- Provided material:
+ + + + +

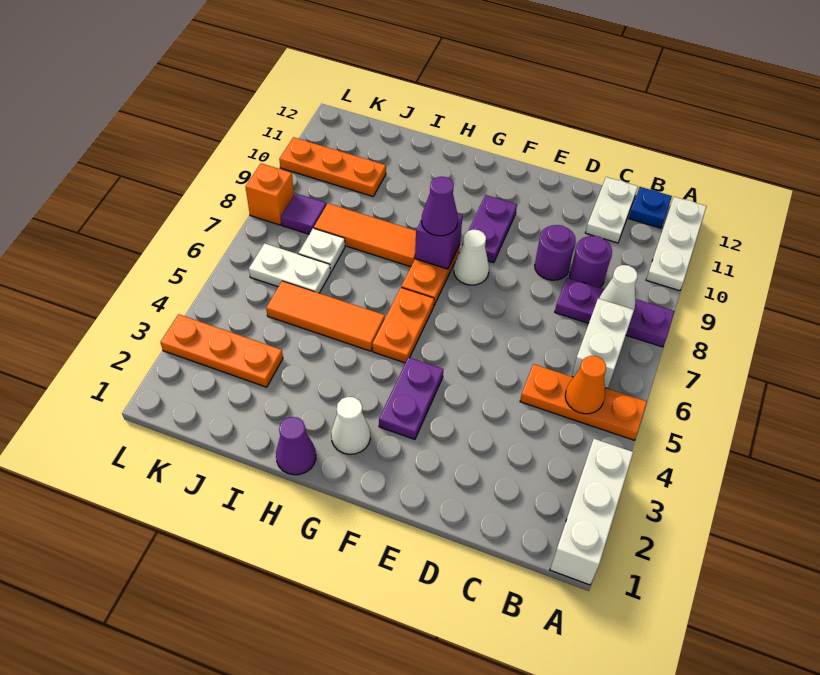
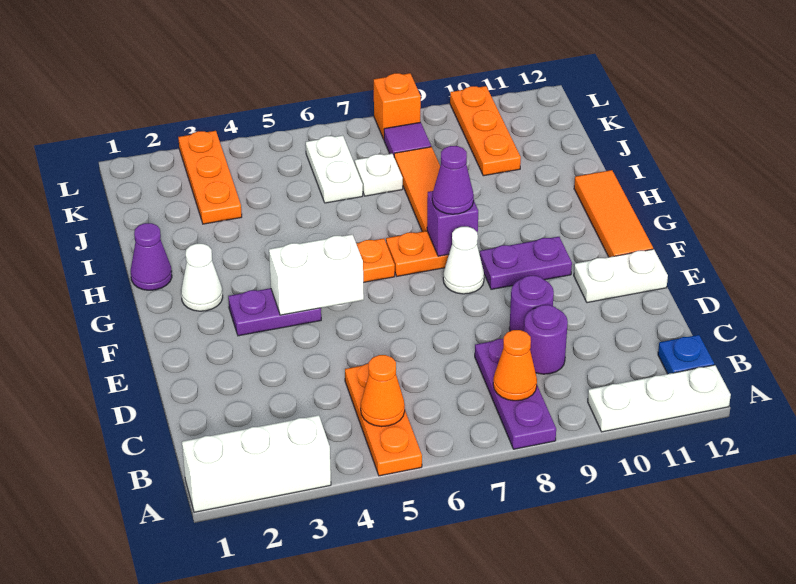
white brick B6:B7 level 1 -> white brick F4:F5 level 2
white cone B8 level 2 -> orange cone B8 level 2
white plate C11:C12 level 1 -> white plate E11:E12 level 1
orange tile H5:J5 level 1 -> orange tile F12:H12 level 1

+ + + + +

- Work request: The whole listing above needs to be copied exactly; please keep the pictures out.

- The answer:
white brick B6:B7 level 1 -> white brick F4:F5 level 2
white cone B8 level 2 -> orange cone B8 level 2
white plate C11:C12 level 1 -> white plate E11:E12 level 1
orange tile H5:J5 level 1 -> orange tile F12:H12 level 1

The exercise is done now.